▸ Work to be completed
Write out all the data below exactly.

▸ Records provided

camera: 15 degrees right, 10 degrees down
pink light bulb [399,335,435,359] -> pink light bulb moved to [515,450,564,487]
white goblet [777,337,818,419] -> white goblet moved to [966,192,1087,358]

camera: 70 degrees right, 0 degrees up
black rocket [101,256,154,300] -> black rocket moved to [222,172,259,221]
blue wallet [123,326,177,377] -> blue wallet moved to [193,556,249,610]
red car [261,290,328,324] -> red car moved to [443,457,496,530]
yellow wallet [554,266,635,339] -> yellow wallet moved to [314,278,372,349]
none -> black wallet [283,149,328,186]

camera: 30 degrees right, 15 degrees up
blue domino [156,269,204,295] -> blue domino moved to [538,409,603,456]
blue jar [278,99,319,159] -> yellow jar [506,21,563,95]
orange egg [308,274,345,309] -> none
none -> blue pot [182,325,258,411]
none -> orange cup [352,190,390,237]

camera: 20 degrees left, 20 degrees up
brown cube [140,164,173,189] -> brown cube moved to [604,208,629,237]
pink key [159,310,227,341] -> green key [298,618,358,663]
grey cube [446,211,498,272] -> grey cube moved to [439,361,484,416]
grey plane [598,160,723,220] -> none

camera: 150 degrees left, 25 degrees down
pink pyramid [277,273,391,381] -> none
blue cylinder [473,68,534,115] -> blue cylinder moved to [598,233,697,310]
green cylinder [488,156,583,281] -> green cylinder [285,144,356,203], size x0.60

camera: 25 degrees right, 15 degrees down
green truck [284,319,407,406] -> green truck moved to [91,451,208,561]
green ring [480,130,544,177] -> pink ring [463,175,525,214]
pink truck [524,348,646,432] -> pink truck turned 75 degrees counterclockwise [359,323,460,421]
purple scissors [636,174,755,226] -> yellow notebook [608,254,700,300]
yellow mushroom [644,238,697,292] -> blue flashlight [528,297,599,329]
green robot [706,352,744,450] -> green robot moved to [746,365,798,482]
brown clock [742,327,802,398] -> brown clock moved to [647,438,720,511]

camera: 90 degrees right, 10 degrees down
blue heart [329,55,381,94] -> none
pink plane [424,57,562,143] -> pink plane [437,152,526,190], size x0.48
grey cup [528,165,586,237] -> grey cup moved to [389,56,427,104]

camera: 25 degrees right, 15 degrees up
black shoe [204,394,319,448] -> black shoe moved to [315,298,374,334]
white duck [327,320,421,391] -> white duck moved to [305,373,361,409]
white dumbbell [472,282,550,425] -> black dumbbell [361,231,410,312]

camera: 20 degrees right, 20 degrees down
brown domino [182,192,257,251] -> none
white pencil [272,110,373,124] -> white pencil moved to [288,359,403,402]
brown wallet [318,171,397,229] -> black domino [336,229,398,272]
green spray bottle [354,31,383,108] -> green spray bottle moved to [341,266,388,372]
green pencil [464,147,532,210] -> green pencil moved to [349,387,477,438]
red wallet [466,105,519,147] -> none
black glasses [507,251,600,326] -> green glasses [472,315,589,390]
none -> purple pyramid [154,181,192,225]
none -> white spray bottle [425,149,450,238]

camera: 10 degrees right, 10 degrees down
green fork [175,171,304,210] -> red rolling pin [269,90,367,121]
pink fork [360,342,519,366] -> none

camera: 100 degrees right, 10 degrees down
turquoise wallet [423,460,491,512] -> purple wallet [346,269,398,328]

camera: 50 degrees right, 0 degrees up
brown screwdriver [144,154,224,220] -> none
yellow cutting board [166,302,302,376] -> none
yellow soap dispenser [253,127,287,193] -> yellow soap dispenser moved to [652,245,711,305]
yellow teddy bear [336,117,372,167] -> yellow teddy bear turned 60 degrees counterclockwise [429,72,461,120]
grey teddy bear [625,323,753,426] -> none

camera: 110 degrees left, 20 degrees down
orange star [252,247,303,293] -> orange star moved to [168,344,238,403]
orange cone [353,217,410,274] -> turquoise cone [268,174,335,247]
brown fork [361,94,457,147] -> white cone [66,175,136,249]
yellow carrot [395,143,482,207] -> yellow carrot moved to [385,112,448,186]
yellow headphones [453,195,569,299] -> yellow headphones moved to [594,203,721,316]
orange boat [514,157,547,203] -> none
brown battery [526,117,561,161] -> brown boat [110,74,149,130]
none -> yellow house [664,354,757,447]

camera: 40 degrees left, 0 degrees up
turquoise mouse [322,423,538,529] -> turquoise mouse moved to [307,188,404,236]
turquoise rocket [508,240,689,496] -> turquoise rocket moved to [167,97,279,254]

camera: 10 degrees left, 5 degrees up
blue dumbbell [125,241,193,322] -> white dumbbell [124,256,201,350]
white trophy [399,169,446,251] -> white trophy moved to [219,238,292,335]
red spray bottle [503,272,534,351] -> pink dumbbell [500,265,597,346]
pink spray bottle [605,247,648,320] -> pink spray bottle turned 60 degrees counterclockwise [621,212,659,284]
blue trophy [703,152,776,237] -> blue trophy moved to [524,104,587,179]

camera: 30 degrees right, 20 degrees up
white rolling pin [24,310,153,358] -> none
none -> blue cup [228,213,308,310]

▸ Answer to this problem
camera: 15 degrees right, 10 degrees down
pink light bulb [399,335,435,359] -> pink light bulb moved to [515,450,564,487]
white goblet [777,337,818,419] -> white goblet moved to [966,192,1087,358]

camera: 70 degrees right, 0 degrees up
black rocket [101,256,154,300] -> black rocket moved to [222,172,259,221]
blue wallet [123,326,177,377] -> blue wallet moved to [193,556,249,610]
red car [261,290,328,324] -> red car moved to [443,457,496,530]
yellow wallet [554,266,635,339] -> yellow wallet moved to [314,278,372,349]
none -> black wallet [283,149,328,186]

camera: 30 degrees right, 15 degrees up
blue domino [156,269,204,295] -> blue domino moved to [538,409,603,456]
blue jar [278,99,319,159] -> yellow jar [506,21,563,95]
orange egg [308,274,345,309] -> none
none -> blue pot [182,325,258,411]
none -> orange cup [352,190,390,237]

camera: 20 degrees left, 20 degrees up
brown cube [140,164,173,189] -> brown cube moved to [604,208,629,237]
pink key [159,310,227,341] -> green key [298,618,358,663]
grey cube [446,211,498,272] -> grey cube moved to [439,361,484,416]
grey plane [598,160,723,220] -> none

camera: 150 degrees left, 25 degrees down
pink pyramid [277,273,391,381] -> none
blue cylinder [473,68,534,115] -> blue cylinder moved to [598,233,697,310]
green cylinder [488,156,583,281] -> green cylinder [285,144,356,203], size x0.60

camera: 25 degrees right, 15 degrees down
green truck [284,319,407,406] -> green truck moved to [91,451,208,561]
green ring [480,130,544,177] -> pink ring [463,175,525,214]
pink truck [524,348,646,432] -> pink truck turned 75 degrees counterclockwise [359,323,460,421]
purple scissors [636,174,755,226] -> yellow notebook [608,254,700,300]
yellow mushroom [644,238,697,292] -> blue flashlight [528,297,599,329]
green robot [706,352,744,450] -> green robot moved to [746,365,798,482]
brown clock [742,327,802,398] -> brown clock moved to [647,438,720,511]

camera: 90 degrees right, 10 degrees down
blue heart [329,55,381,94] -> none
pink plane [424,57,562,143] -> pink plane [437,152,526,190], size x0.48
grey cup [528,165,586,237] -> grey cup moved to [389,56,427,104]

camera: 25 degrees right, 15 degrees up
black shoe [204,394,319,448] -> black shoe moved to [315,298,374,334]
white duck [327,320,421,391] -> white duck moved to [305,373,361,409]
white dumbbell [472,282,550,425] -> black dumbbell [361,231,410,312]

camera: 20 degrees right, 20 degrees down
brown domino [182,192,257,251] -> none
white pencil [272,110,373,124] -> white pencil moved to [288,359,403,402]
brown wallet [318,171,397,229] -> black domino [336,229,398,272]
green spray bottle [354,31,383,108] -> green spray bottle moved to [341,266,388,372]
green pencil [464,147,532,210] -> green pencil moved to [349,387,477,438]
red wallet [466,105,519,147] -> none
black glasses [507,251,600,326] -> green glasses [472,315,589,390]
none -> purple pyramid [154,181,192,225]
none -> white spray bottle [425,149,450,238]

camera: 10 degrees right, 10 degrees down
green fork [175,171,304,210] -> red rolling pin [269,90,367,121]
pink fork [360,342,519,366] -> none

camera: 100 degrees right, 10 degrees down
turquoise wallet [423,460,491,512] -> purple wallet [346,269,398,328]

camera: 50 degrees right, 0 degrees up
brown screwdriver [144,154,224,220] -> none
yellow cutting board [166,302,302,376] -> none
yellow soap dispenser [253,127,287,193] -> yellow soap dispenser moved to [652,245,711,305]
yellow teddy bear [336,117,372,167] -> yellow teddy bear turned 60 degrees counterclockwise [429,72,461,120]
grey teddy bear [625,323,753,426] -> none

camera: 110 degrees left, 20 degrees down
orange star [252,247,303,293] -> orange star moved to [168,344,238,403]
orange cone [353,217,410,274] -> turquoise cone [268,174,335,247]
brown fork [361,94,457,147] -> white cone [66,175,136,249]
yellow carrot [395,143,482,207] -> yellow carrot moved to [385,112,448,186]
yellow headphones [453,195,569,299] -> yellow headphones moved to [594,203,721,316]
orange boat [514,157,547,203] -> none
brown battery [526,117,561,161] -> brown boat [110,74,149,130]
none -> yellow house [664,354,757,447]

camera: 40 degrees left, 0 degrees up
turquoise mouse [322,423,538,529] -> turquoise mouse moved to [307,188,404,236]
turquoise rocket [508,240,689,496] -> turquoise rocket moved to [167,97,279,254]

camera: 10 degrees left, 5 degrees up
blue dumbbell [125,241,193,322] -> white dumbbell [124,256,201,350]
white trophy [399,169,446,251] -> white trophy moved to [219,238,292,335]
red spray bottle [503,272,534,351] -> pink dumbbell [500,265,597,346]
pink spray bottle [605,247,648,320] -> pink spray bottle turned 60 degrees counterclockwise [621,212,659,284]
blue trophy [703,152,776,237] -> blue trophy moved to [524,104,587,179]

camera: 30 degrees right, 20 degrees up
white rolling pin [24,310,153,358] -> none
none -> blue cup [228,213,308,310]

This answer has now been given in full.